Data under study =

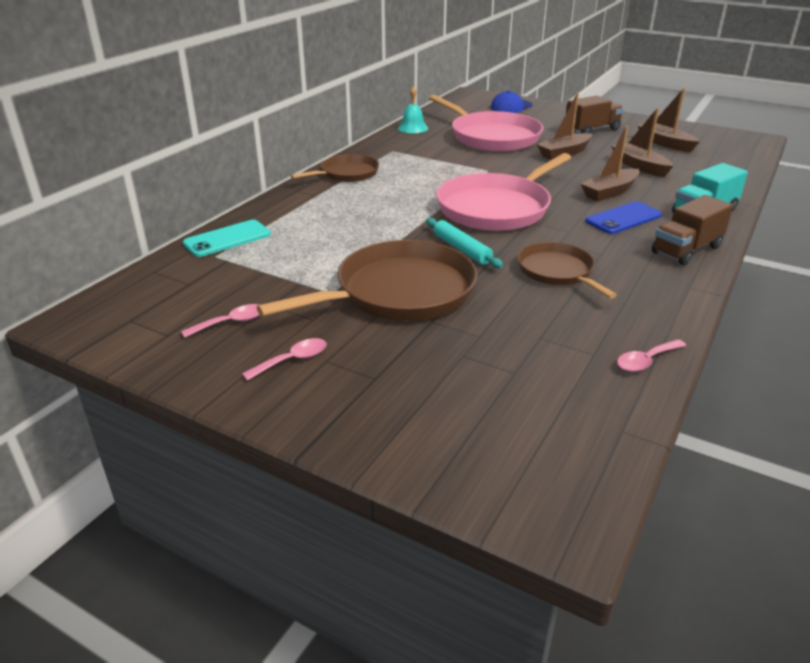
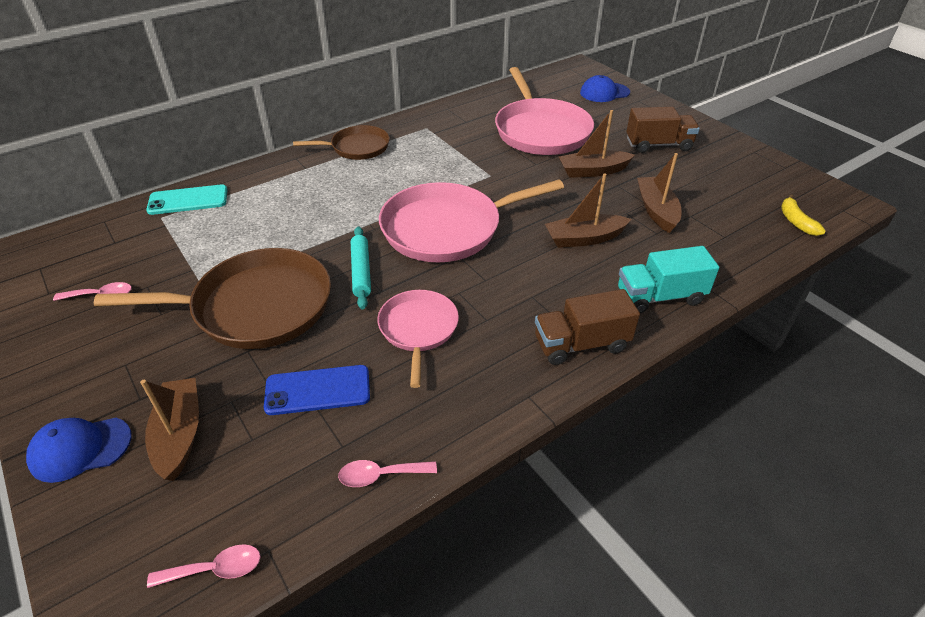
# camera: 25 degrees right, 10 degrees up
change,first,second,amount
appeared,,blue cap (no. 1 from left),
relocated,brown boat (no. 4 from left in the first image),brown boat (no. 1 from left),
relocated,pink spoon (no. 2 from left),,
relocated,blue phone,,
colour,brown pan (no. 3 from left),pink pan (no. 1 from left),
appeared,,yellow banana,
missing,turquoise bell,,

What the task requires =
From the line that contains "relocated,brown boat (no." to the last line of the data, write out each line exactly and add nothing.

Answer box =
relocated,brown boat (no. 4 from left in the first image),brown boat (no. 1 from left),
relocated,pink spoon (no. 2 from left),,
relocated,blue phone,,
colour,brown pan (no. 3 from left),pink pan (no. 1 from left),
appeared,,yellow banana,
missing,turquoise bell,,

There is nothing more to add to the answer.